━━ Source material ━━

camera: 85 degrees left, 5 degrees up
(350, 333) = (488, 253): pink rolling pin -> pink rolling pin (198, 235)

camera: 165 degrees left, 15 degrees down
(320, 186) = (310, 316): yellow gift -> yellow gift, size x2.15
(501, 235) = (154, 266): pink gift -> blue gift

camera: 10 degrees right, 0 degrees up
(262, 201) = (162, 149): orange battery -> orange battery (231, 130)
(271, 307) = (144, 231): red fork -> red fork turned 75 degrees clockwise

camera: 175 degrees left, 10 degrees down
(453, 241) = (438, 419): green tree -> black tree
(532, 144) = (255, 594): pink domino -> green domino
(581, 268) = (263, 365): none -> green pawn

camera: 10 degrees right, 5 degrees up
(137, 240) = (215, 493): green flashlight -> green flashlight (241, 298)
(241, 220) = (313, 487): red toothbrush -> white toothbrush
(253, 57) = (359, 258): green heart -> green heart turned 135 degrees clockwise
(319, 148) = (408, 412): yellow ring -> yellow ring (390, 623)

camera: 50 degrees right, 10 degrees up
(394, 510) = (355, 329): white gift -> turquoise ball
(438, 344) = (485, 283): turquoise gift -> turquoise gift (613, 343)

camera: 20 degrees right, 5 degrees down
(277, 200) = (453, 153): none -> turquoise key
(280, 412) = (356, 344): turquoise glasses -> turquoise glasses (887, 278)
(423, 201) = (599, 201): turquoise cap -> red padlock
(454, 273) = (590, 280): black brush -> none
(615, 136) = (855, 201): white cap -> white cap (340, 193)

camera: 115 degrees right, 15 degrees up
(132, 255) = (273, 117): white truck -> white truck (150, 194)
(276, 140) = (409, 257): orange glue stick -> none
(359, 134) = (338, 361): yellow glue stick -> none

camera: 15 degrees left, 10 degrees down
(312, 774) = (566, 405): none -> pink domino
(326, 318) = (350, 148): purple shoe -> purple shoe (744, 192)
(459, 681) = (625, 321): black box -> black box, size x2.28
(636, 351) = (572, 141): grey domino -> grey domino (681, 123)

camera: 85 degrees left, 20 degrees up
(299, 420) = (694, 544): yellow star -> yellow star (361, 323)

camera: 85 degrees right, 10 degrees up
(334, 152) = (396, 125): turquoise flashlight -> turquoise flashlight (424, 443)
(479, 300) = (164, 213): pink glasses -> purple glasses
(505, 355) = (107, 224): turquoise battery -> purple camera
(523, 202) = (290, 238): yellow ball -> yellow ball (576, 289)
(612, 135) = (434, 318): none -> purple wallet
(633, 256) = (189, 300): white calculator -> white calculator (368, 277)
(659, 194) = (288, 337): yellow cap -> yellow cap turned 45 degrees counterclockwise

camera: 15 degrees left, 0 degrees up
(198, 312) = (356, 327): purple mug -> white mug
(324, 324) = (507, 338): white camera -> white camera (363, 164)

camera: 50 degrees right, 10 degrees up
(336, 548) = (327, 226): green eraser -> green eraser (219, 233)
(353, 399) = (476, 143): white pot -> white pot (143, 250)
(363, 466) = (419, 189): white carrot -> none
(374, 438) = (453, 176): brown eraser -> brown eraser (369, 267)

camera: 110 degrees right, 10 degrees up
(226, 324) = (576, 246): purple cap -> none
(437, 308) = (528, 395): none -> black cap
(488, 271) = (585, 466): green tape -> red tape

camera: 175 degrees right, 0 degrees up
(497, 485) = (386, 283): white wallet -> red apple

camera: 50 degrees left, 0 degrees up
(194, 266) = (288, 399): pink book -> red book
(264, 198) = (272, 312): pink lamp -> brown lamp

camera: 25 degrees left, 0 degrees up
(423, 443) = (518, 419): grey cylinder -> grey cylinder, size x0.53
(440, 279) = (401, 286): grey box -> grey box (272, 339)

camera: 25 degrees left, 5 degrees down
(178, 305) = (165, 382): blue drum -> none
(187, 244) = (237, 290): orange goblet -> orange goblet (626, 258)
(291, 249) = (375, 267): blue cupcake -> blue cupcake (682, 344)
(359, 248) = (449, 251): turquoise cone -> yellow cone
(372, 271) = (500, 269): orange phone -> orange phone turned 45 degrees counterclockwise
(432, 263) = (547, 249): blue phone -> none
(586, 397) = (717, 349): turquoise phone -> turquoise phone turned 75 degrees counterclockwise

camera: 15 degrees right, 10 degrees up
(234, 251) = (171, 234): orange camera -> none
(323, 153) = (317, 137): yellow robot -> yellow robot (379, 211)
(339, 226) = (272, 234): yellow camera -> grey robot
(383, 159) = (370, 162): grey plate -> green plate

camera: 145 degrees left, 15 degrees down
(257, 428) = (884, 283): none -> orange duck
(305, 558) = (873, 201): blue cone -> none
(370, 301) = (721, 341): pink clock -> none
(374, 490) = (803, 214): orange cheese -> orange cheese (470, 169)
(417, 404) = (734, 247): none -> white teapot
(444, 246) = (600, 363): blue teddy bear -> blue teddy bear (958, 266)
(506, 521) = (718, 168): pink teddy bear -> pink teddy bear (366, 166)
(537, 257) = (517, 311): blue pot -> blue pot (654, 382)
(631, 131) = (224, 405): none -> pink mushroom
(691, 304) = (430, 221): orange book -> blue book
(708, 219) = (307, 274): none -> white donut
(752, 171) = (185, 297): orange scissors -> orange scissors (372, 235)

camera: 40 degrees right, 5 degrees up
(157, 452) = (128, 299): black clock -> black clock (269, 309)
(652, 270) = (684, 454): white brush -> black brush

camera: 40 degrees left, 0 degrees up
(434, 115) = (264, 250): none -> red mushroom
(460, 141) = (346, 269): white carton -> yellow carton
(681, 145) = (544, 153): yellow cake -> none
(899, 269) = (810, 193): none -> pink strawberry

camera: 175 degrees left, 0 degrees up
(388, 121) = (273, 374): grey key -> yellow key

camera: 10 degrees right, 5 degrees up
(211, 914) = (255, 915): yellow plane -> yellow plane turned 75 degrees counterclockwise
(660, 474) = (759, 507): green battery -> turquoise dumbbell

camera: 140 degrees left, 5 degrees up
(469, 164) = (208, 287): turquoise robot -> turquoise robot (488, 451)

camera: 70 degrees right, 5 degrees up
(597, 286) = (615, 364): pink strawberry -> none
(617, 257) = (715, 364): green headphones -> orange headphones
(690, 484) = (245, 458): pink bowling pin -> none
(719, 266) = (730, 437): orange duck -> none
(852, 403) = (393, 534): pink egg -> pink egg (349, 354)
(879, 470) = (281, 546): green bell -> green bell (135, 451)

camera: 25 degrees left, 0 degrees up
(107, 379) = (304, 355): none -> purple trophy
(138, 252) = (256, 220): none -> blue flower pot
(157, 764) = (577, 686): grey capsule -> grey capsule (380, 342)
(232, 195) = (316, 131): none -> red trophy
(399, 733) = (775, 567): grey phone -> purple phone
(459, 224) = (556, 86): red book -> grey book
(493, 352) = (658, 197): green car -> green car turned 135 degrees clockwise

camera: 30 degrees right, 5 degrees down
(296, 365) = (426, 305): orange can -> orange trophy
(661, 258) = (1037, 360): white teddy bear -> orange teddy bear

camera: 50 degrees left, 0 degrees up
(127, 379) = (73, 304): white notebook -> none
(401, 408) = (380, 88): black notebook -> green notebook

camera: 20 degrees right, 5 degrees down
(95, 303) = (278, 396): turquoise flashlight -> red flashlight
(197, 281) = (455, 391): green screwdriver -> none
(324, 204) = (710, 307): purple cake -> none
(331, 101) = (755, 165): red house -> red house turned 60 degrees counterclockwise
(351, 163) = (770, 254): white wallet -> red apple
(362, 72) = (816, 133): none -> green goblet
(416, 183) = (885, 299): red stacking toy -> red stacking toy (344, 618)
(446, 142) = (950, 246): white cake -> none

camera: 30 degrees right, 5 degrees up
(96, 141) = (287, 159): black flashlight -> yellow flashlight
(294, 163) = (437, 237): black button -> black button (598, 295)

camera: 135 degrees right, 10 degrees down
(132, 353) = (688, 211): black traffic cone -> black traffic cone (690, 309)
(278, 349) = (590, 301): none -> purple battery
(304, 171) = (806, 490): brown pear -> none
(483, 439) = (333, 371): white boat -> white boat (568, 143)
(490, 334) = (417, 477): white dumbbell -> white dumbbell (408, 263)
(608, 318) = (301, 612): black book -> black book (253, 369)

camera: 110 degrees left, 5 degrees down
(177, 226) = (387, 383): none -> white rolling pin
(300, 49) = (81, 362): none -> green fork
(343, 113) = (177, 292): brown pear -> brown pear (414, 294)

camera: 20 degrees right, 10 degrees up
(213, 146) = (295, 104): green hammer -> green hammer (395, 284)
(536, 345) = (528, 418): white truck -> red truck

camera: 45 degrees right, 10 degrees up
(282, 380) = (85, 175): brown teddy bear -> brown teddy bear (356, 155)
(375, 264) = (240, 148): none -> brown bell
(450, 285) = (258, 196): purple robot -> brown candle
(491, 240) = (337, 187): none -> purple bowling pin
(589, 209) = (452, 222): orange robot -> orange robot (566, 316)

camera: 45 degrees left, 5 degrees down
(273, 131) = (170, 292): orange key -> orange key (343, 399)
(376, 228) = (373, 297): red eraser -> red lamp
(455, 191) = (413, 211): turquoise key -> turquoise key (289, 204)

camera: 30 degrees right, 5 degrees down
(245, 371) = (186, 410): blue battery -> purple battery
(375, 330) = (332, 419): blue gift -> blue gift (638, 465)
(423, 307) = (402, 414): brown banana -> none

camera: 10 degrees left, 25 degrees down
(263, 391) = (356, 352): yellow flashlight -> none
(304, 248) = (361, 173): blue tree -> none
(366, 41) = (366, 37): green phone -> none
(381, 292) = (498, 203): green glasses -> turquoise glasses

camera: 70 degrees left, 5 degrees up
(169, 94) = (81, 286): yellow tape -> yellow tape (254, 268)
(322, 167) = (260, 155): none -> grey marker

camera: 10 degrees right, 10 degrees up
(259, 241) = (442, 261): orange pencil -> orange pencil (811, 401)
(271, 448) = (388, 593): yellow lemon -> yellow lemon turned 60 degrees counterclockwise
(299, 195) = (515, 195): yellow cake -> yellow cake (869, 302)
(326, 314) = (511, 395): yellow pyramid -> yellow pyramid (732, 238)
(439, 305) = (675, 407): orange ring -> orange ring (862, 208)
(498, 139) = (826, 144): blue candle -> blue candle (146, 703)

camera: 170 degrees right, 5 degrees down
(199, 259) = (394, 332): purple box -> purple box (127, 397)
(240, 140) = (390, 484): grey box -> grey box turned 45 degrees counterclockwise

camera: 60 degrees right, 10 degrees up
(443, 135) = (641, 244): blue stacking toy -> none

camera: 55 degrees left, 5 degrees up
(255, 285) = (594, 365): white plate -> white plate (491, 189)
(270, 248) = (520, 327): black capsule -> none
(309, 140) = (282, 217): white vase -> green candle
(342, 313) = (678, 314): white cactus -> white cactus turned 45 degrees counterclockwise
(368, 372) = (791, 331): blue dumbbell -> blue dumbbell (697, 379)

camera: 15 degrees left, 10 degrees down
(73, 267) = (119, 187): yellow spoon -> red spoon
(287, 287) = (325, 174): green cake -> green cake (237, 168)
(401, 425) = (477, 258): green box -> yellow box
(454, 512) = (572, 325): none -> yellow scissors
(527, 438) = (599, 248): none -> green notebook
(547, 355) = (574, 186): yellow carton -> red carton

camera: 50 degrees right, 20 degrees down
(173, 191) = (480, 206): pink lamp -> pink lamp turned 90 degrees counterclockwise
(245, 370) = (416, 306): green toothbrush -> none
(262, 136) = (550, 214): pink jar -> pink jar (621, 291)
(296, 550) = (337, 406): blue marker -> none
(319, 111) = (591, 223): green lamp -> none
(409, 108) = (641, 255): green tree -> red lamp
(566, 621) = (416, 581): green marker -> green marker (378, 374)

━━━

Your task.
Output each line exactly, from the first line of the data down to the line that contains "(271, 307) = (144, 231): red", both included.

Answer to the problem.
camera: 85 degrees left, 5 degrees up
(350, 333) = (488, 253): pink rolling pin -> pink rolling pin (198, 235)

camera: 165 degrees left, 15 degrees down
(320, 186) = (310, 316): yellow gift -> yellow gift, size x2.15
(501, 235) = (154, 266): pink gift -> blue gift

camera: 10 degrees right, 0 degrees up
(262, 201) = (162, 149): orange battery -> orange battery (231, 130)
(271, 307) = (144, 231): red fork -> red fork turned 75 degrees clockwise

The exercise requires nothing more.